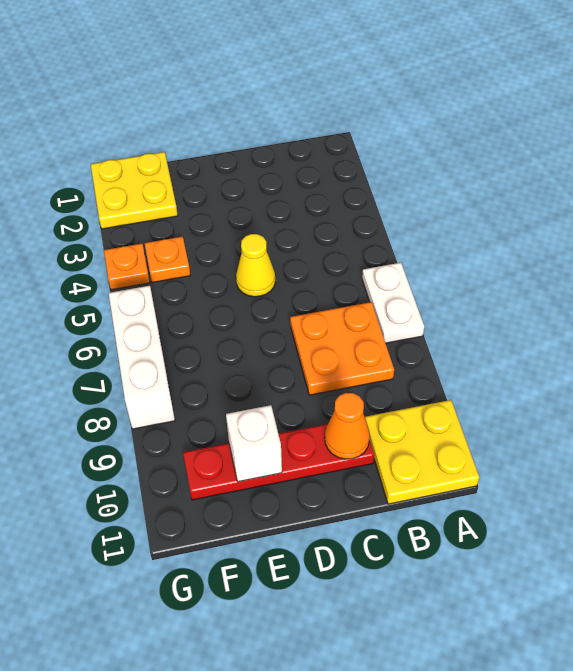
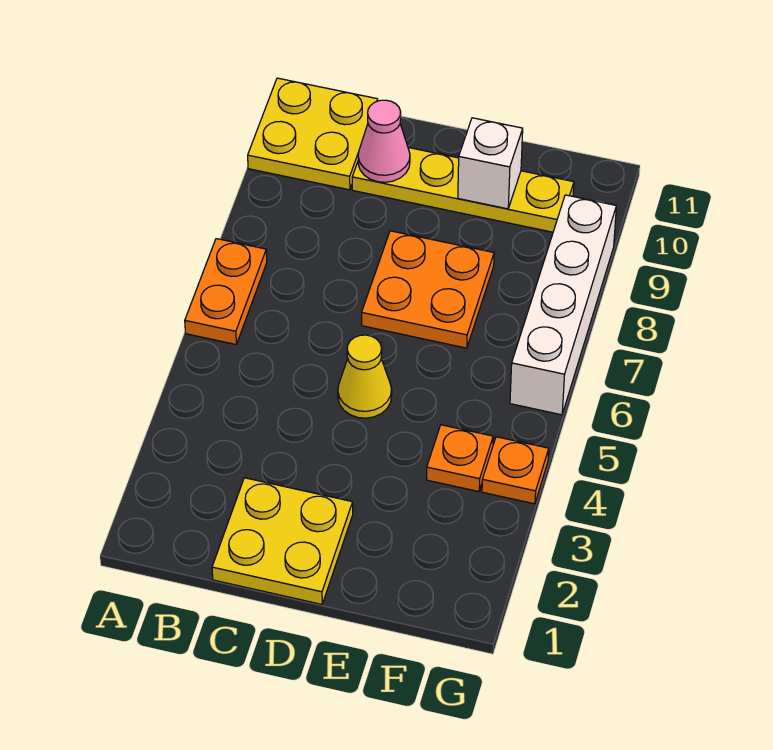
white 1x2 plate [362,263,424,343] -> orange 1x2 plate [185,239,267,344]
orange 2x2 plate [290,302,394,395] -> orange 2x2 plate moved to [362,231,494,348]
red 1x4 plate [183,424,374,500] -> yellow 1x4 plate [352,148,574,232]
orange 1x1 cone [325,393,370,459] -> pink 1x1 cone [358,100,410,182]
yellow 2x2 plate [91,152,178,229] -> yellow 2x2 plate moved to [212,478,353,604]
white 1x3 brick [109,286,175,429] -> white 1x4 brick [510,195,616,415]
────────────────────
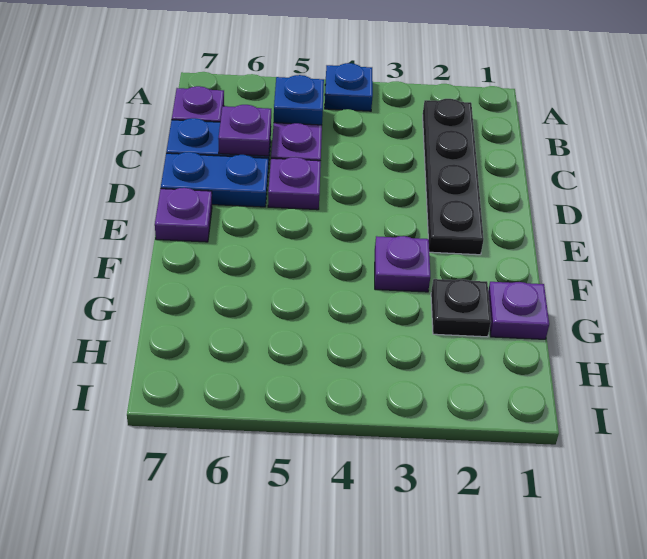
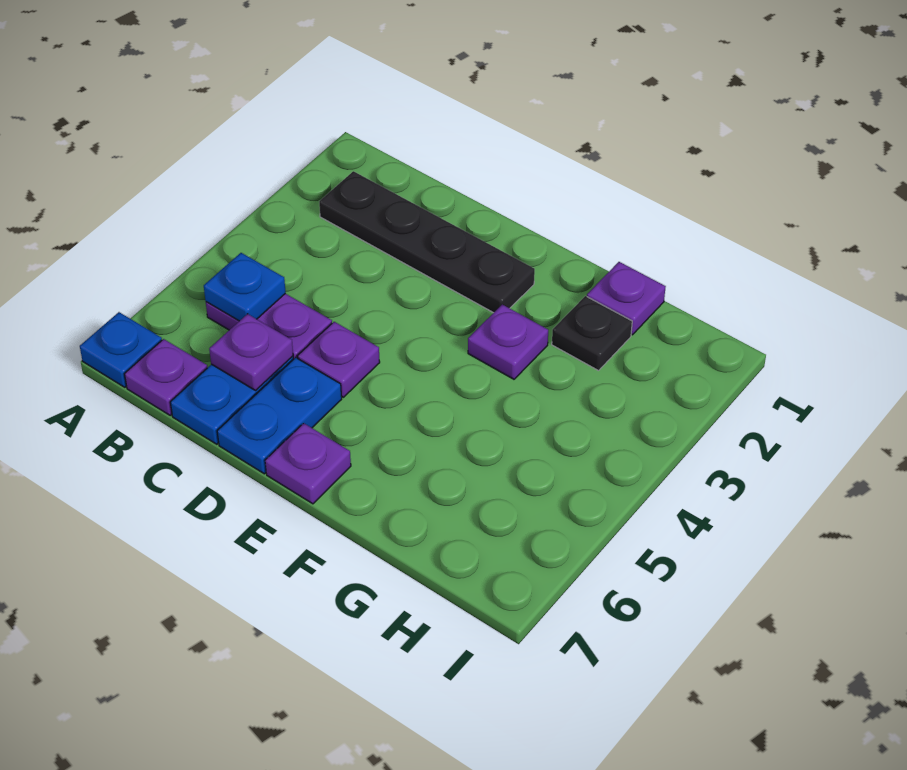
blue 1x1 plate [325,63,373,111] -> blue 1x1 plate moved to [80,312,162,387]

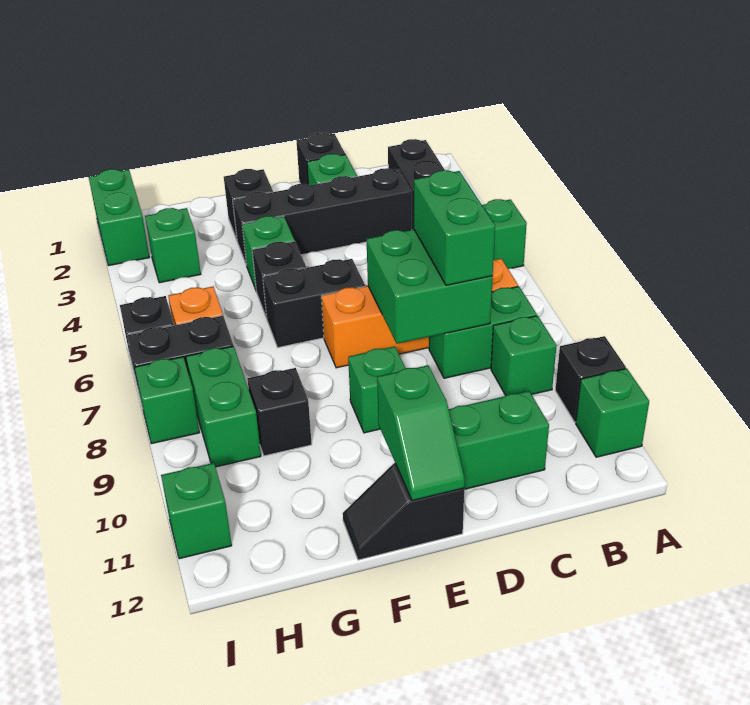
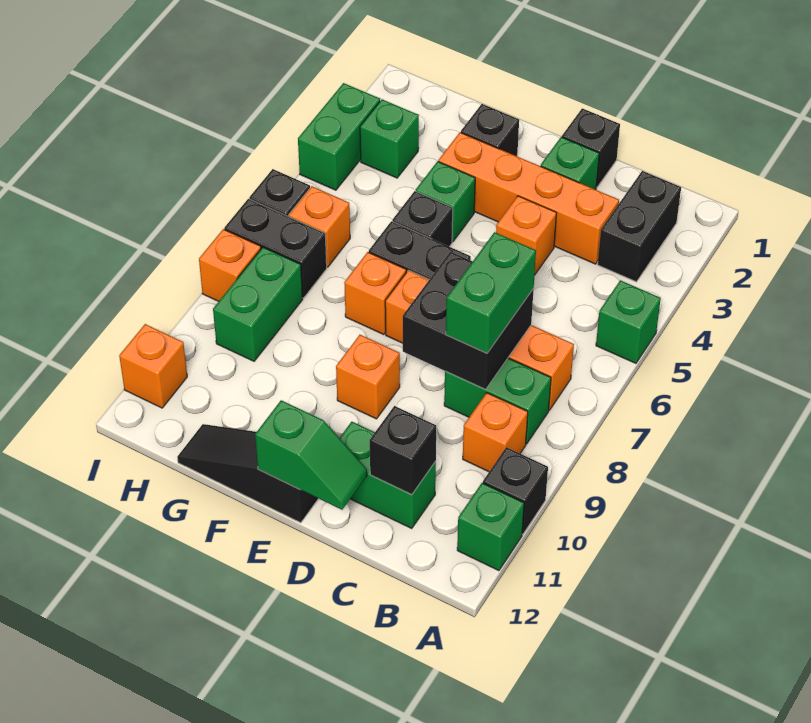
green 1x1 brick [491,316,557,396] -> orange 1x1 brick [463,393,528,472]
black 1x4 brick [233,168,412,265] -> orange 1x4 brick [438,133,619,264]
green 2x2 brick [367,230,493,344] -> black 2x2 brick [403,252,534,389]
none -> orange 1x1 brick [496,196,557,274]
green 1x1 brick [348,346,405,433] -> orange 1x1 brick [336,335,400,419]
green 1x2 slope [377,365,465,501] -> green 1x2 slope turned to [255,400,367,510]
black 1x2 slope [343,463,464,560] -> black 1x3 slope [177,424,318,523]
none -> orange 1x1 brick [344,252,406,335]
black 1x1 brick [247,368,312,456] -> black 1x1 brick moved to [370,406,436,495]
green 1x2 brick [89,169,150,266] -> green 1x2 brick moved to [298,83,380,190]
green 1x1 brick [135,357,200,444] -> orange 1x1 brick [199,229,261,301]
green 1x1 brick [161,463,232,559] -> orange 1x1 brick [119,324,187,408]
────────────────────
▶ WORK INSTRUCTIONS: Out of the listing above, reproduce exactly the lines from the one with "green 2x2 brick" up to and including the one with "green 1x2 slope [377,365,465,501]".

▶ RESULT FOR THIS EXERCISE:
green 2x2 brick [367,230,493,344] -> black 2x2 brick [403,252,534,389]
none -> orange 1x1 brick [496,196,557,274]
green 1x1 brick [348,346,405,433] -> orange 1x1 brick [336,335,400,419]
green 1x2 slope [377,365,465,501] -> green 1x2 slope turned to [255,400,367,510]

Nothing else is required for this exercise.